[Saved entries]
══════════════════════════════
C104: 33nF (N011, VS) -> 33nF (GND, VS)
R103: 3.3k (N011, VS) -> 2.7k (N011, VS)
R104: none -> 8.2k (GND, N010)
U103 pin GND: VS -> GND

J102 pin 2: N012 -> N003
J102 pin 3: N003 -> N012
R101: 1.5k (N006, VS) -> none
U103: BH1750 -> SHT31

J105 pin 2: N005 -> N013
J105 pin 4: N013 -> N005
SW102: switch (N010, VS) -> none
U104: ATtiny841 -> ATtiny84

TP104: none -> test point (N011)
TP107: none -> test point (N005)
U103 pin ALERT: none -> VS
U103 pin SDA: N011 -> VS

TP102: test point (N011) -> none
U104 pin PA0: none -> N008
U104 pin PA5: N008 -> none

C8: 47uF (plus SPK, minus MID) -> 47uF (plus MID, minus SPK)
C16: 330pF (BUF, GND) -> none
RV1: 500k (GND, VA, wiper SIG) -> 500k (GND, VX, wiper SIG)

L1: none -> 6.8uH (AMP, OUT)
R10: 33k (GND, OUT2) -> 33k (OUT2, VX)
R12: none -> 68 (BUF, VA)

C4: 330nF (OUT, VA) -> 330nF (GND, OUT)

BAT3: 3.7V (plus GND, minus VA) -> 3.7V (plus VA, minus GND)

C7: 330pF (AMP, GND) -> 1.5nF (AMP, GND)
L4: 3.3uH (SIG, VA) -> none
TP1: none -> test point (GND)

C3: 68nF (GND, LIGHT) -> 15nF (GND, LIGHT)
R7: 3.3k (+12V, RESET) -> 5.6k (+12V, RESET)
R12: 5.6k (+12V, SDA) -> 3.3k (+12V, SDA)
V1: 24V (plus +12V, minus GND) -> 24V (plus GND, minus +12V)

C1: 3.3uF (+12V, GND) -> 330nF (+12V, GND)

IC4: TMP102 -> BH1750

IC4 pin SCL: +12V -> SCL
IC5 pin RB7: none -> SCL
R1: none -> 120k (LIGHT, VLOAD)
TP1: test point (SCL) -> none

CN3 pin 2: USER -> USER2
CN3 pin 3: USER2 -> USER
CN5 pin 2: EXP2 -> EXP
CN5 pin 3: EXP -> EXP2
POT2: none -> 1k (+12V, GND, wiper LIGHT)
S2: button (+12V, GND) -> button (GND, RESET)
══════════════════════════════
* [Exercise aim] Go through the entries above and pull out each line with "minus" in it.

* [Worked solution]
C8: 47uF (plus SPK, minus MID) -> 47uF (plus MID, minus SPK)
BAT3: 3.7V (plus GND, minus VA) -> 3.7V (plus VA, minus GND)
V1: 24V (plus +12V, minus GND) -> 24V (plus GND, minus +12V)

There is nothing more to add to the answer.